***** RECORDS FOR THE TASK *****

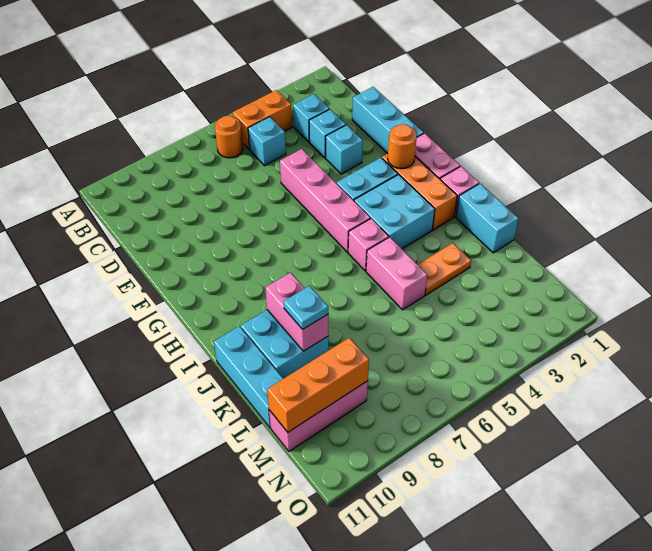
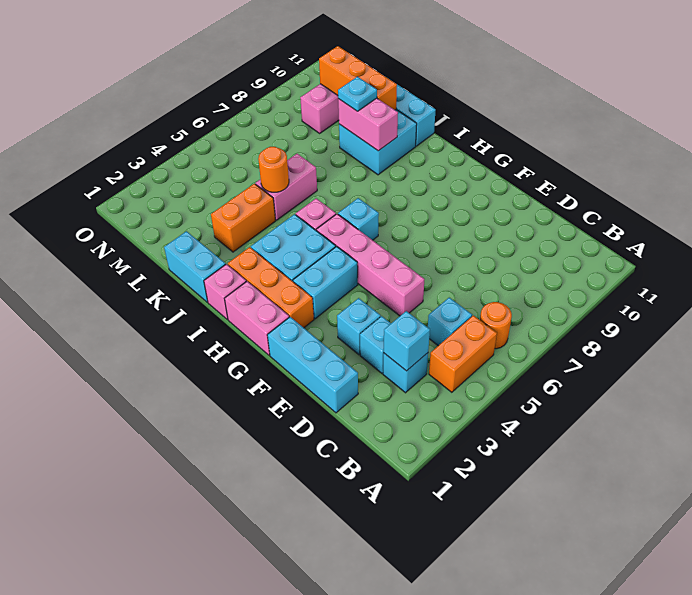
none -> cyan brick C3 level 2
orange round brick G2 level 2 -> orange round brick K5 level 2
none -> cyan brick H6 level 1
pink brick J5:K5 level 1 -> pink brick K5:K6 level 1
orange plate K3:K4 level 1 -> orange brick K3:K4 level 1
orange brick M9:M11 level 2 -> orange brick K10:M10 level 2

*****

* _ASSIGNED TASK_:
All lines from the one holding "orange round brick G2" through the end of the entries need to be given again exactly. Leave out the others.

* _RESPONSE FOR THIS EXERCISE_:
orange round brick G2 level 2 -> orange round brick K5 level 2
none -> cyan brick H6 level 1
pink brick J5:K5 level 1 -> pink brick K5:K6 level 1
orange plate K3:K4 level 1 -> orange brick K3:K4 level 1
orange brick M9:M11 level 2 -> orange brick K10:M10 level 2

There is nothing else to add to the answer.